**Available data:**
== Segment start ==
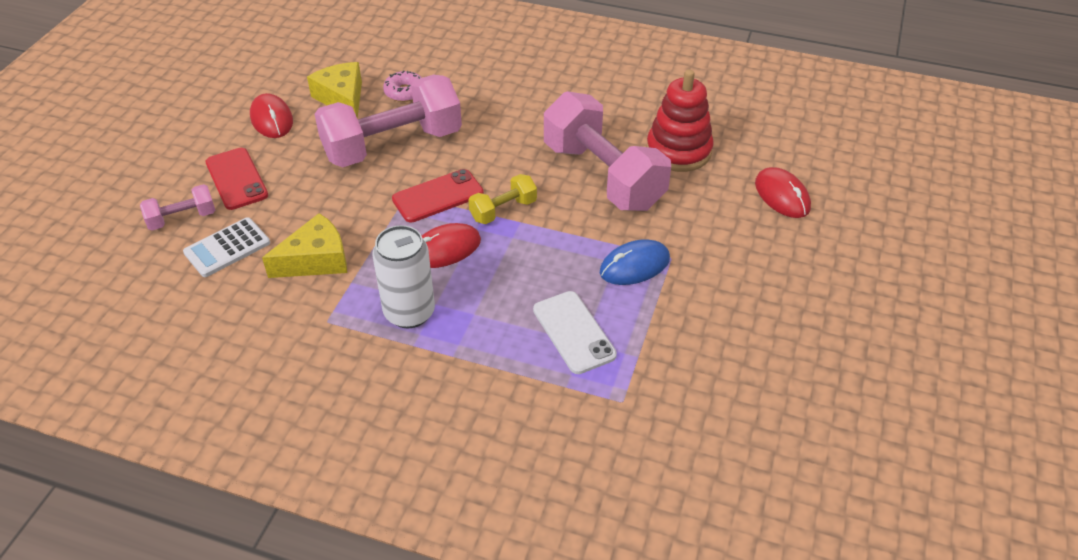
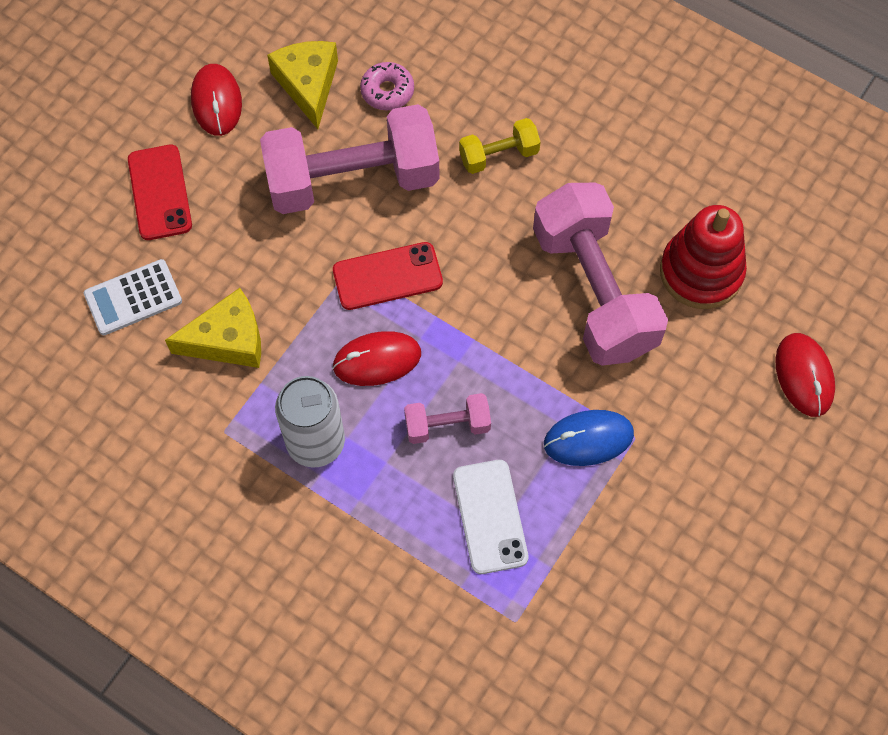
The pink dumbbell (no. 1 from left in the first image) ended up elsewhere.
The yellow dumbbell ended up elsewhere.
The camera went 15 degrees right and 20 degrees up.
== Segment end ==
**Goal of the exercise:**
Reproduce the final stretch of the data above: every line from the one holding "The yellow dumbbell ended up elsewhere." through the end, inclusive, exactly as written and nothing else.

**Solution to this task:**
The yellow dumbbell ended up elsewhere.
The camera went 15 degrees right and 20 degrees up.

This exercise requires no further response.